# [Problem description]
Show me each line of the listing below where the word "turned" appears.

# [Data in this exercise]

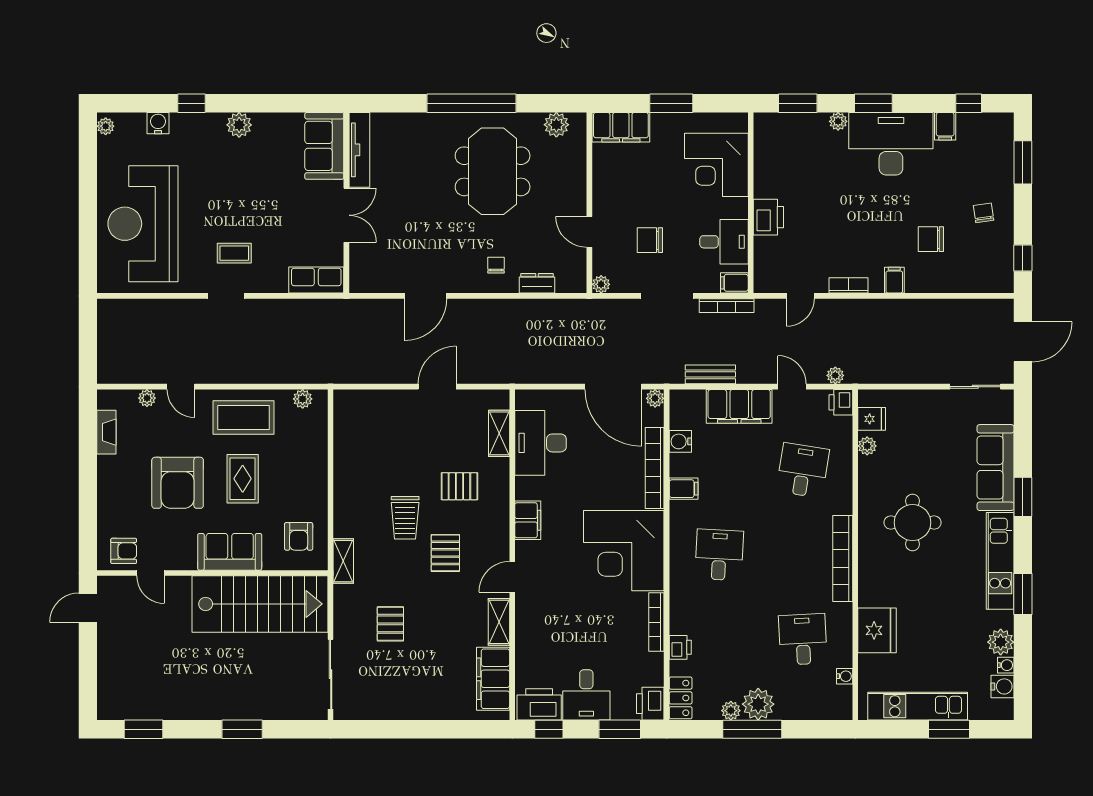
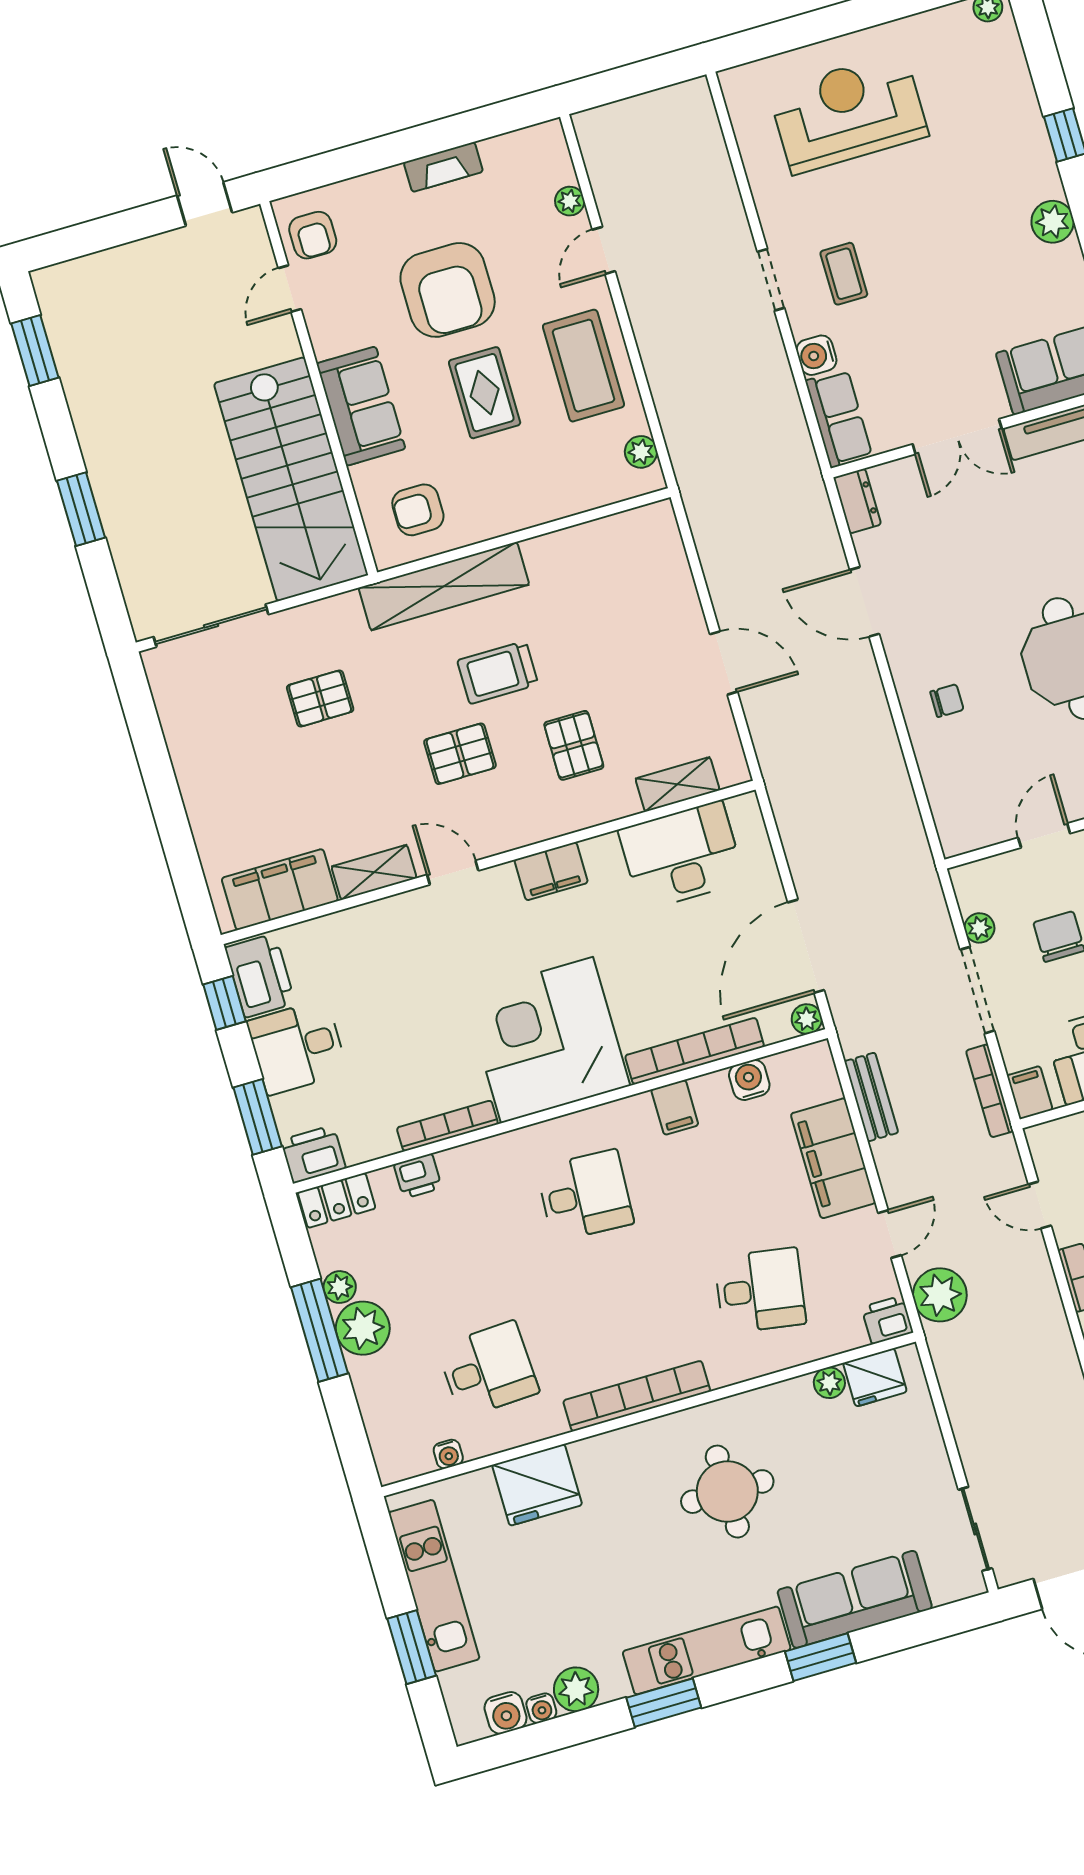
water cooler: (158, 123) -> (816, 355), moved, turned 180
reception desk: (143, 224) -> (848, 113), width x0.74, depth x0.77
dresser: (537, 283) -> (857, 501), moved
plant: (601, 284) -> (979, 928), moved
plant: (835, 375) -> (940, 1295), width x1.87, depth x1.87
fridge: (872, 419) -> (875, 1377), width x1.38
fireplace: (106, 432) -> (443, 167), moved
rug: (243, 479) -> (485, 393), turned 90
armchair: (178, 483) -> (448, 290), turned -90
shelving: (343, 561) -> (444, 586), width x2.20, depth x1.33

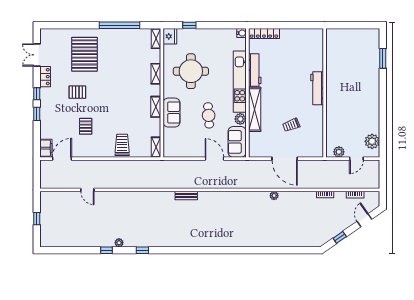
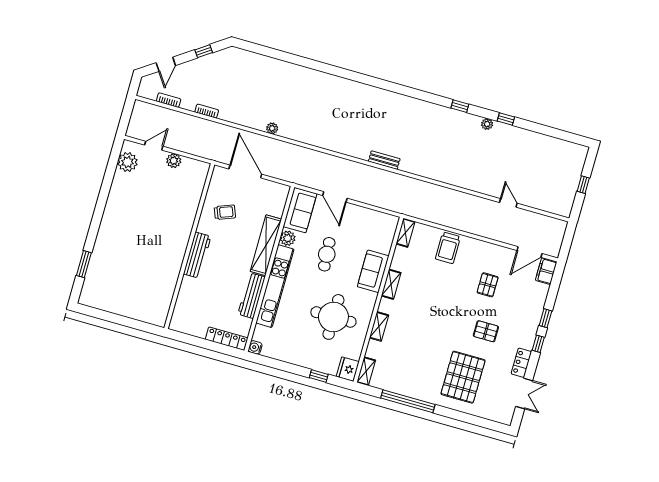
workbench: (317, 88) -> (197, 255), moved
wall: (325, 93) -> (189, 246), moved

...

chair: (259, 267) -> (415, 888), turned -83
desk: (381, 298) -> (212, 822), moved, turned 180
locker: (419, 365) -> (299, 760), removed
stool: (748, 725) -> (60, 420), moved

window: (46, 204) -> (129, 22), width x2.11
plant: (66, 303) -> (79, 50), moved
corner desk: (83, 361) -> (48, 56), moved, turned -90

...

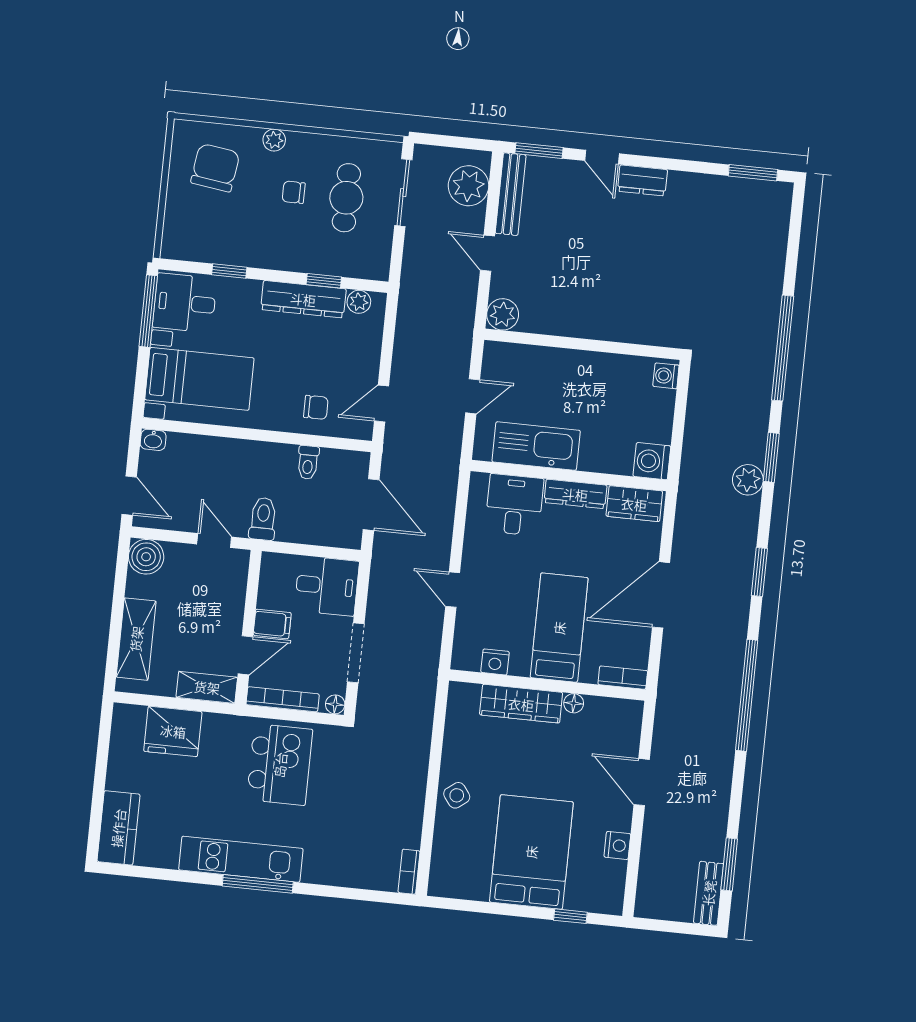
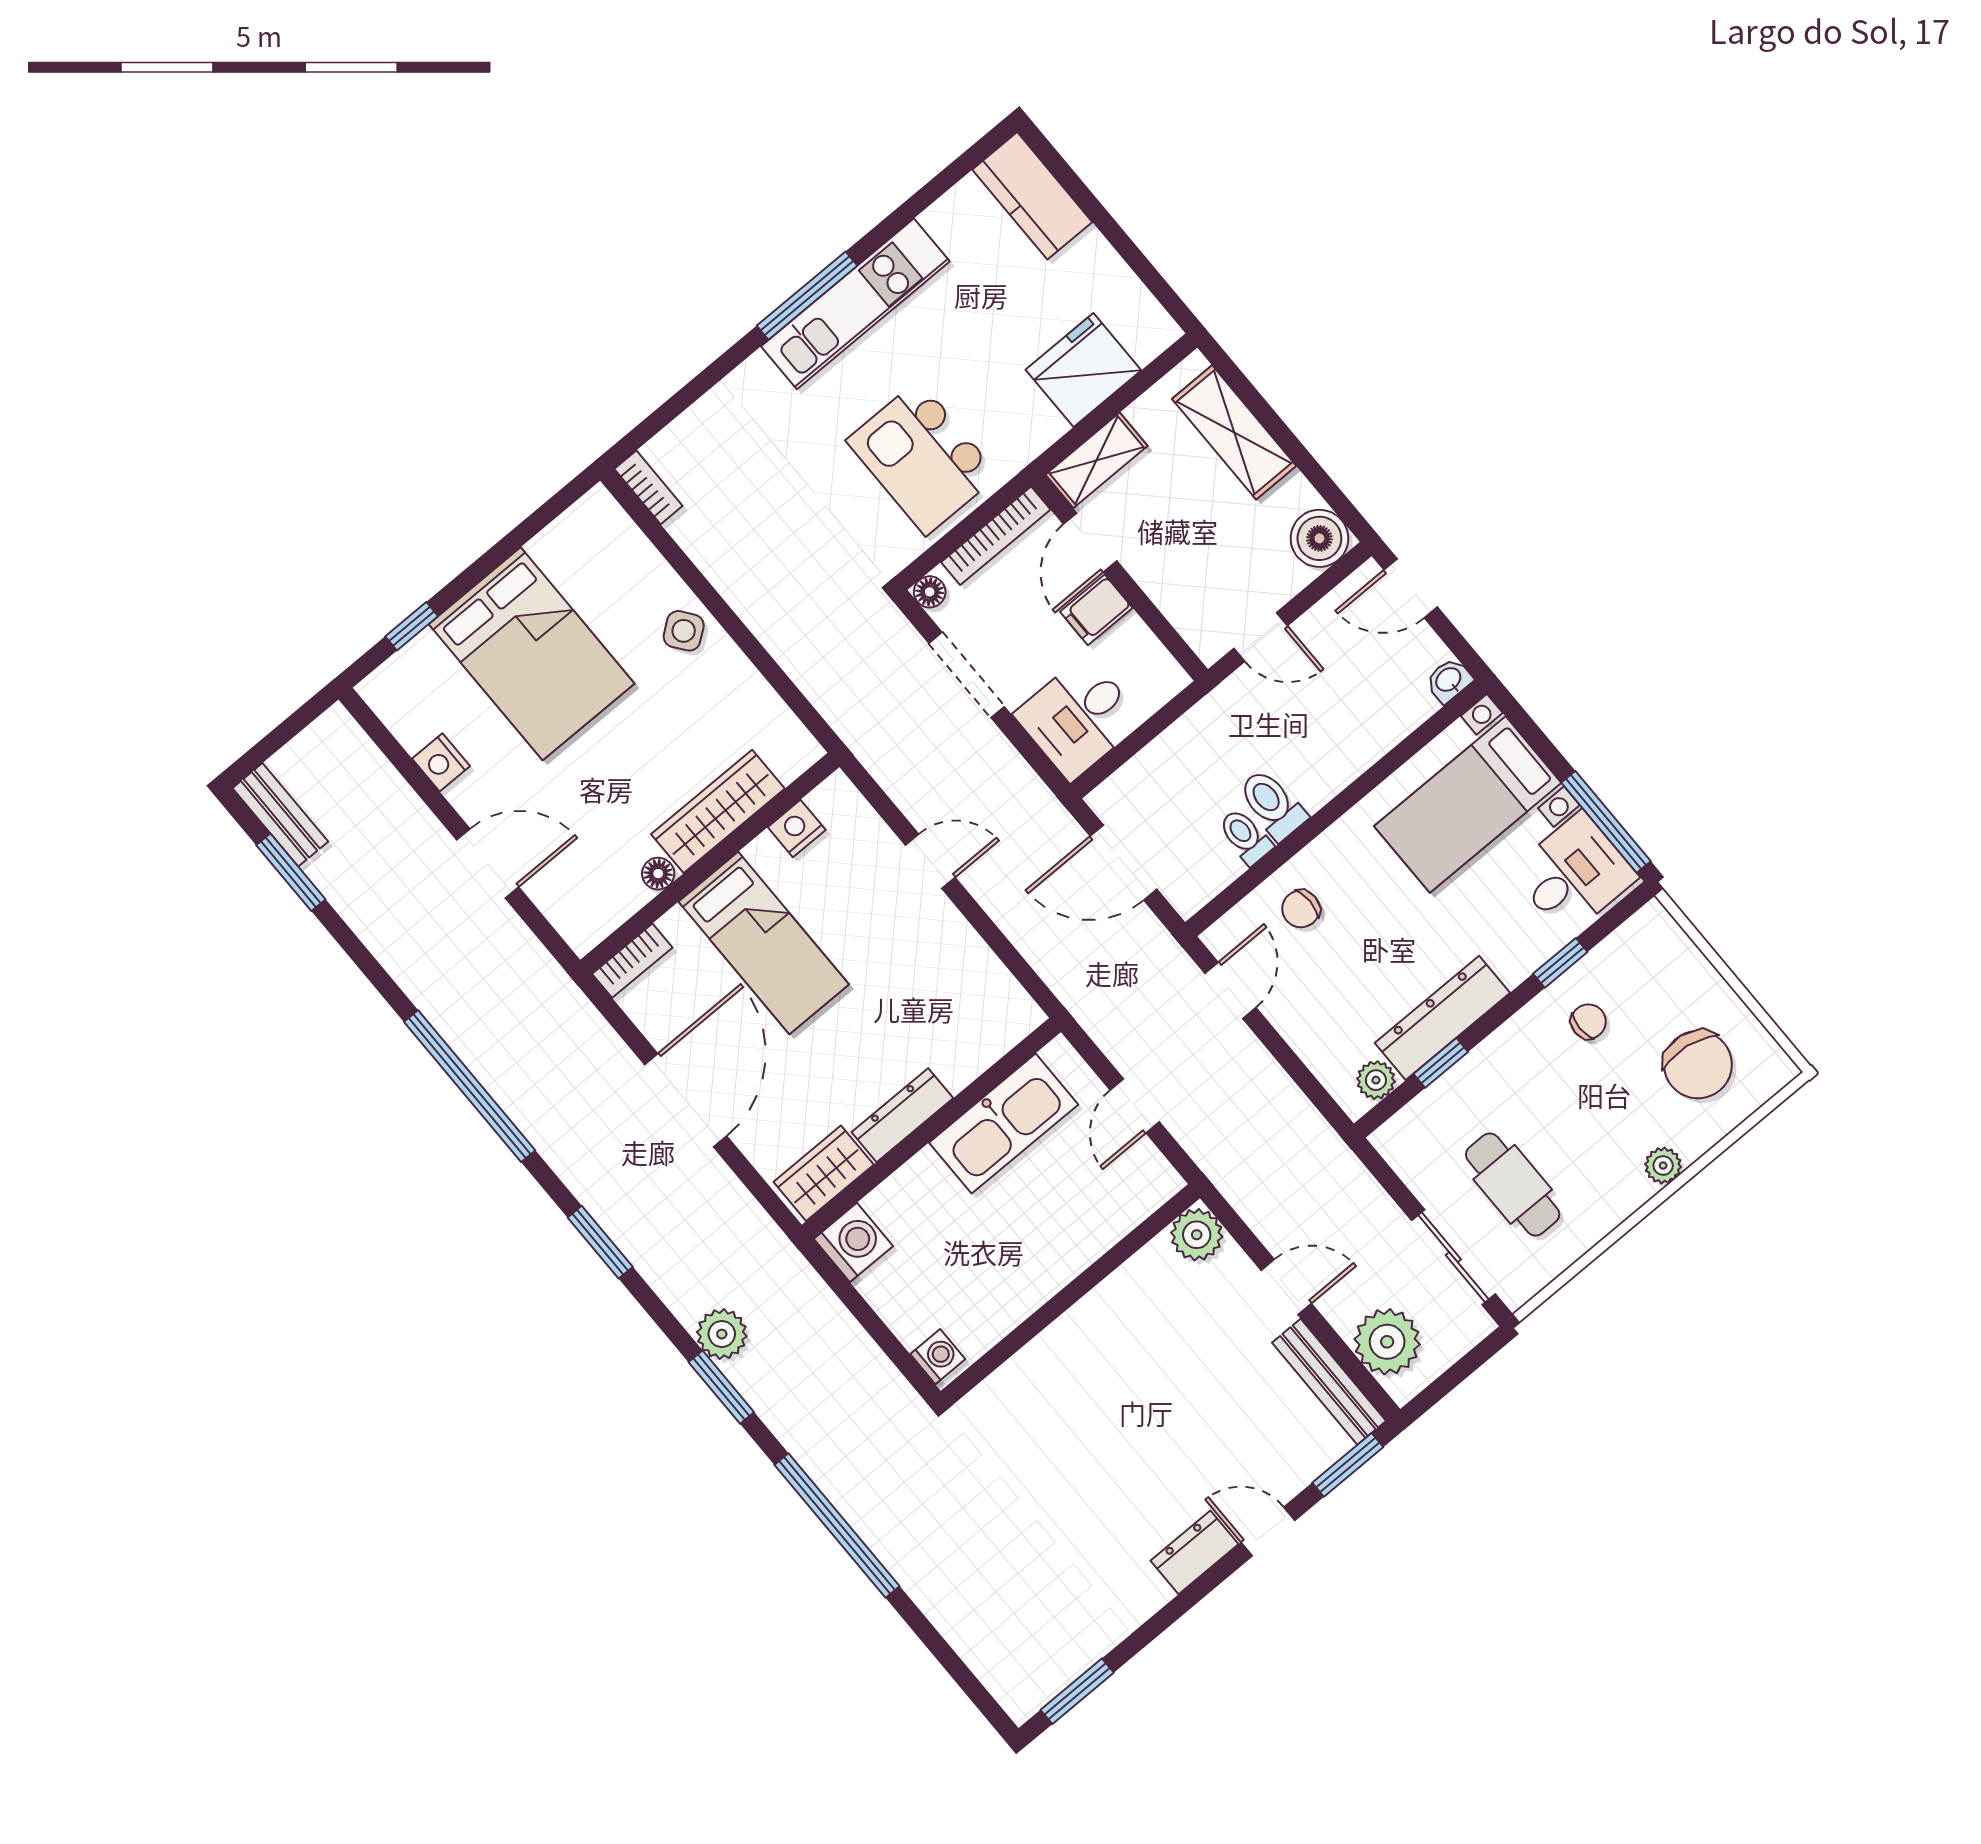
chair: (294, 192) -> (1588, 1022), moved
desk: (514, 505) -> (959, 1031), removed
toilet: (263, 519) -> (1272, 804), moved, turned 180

# [Answer to this problem]
water cooler: (158, 123) -> (816, 355), moved, turned 180
rug: (243, 479) -> (485, 393), turned 90
armchair: (178, 483) -> (448, 290), turned -90
chair: (259, 267) -> (415, 888), turned -83
desk: (381, 298) -> (212, 822), moved, turned 180
corner desk: (83, 361) -> (48, 56), moved, turned -90
toilet: (263, 519) -> (1272, 804), moved, turned 180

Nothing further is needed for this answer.